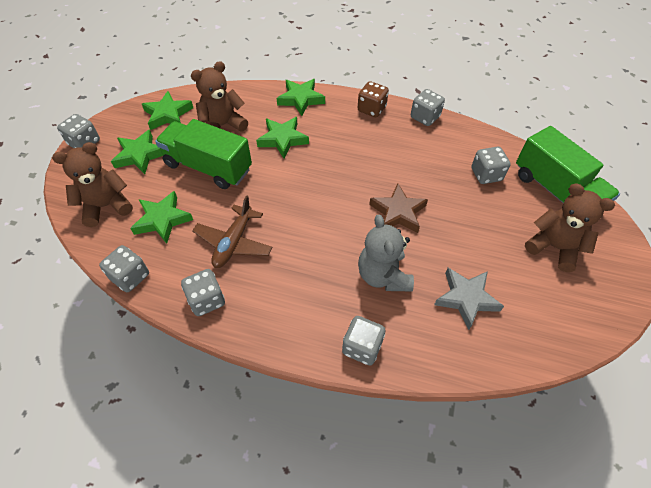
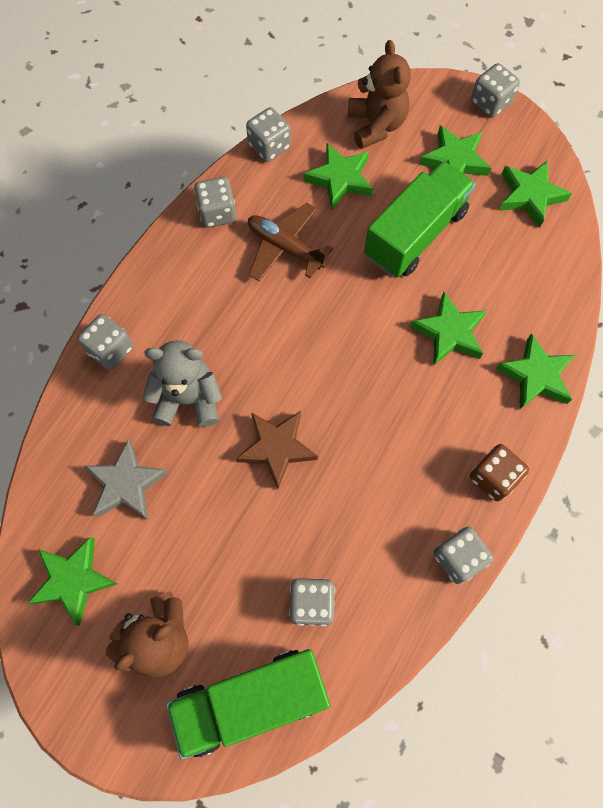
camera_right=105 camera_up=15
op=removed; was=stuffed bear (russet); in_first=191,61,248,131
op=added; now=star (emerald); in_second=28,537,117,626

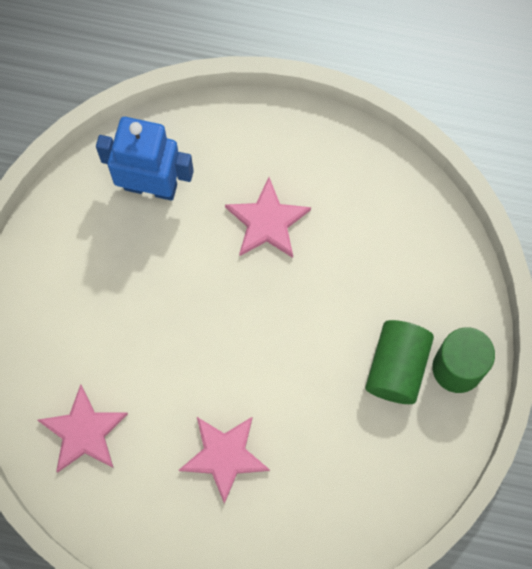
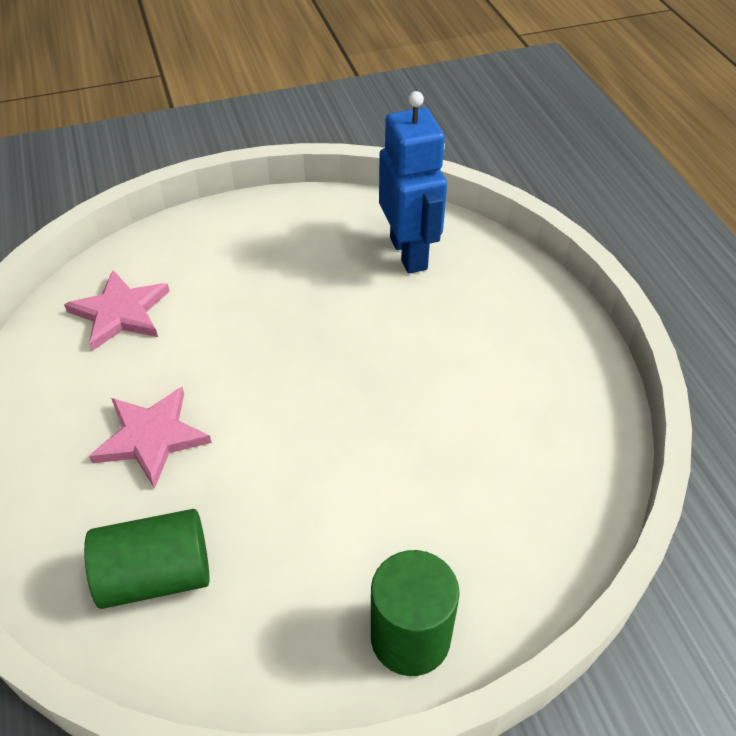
camera_right=60 camera_up=-25
op=removed; was=star (rosy); in_first=225,178,311,258
op=moved; was=cylinder (emerald); in_first=365,320,434,404; in_second=84,509,210,609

.....

WORK INSTRUCTIONS
All lines from the one with "op=removed; was=star (rosy);" to the end of the entries above are to be written out exactly, the first and last included.

ANSWER FOR THE TASK
op=removed; was=star (rosy); in_first=225,178,311,258
op=moved; was=cylinder (emerald); in_first=365,320,434,404; in_second=84,509,210,609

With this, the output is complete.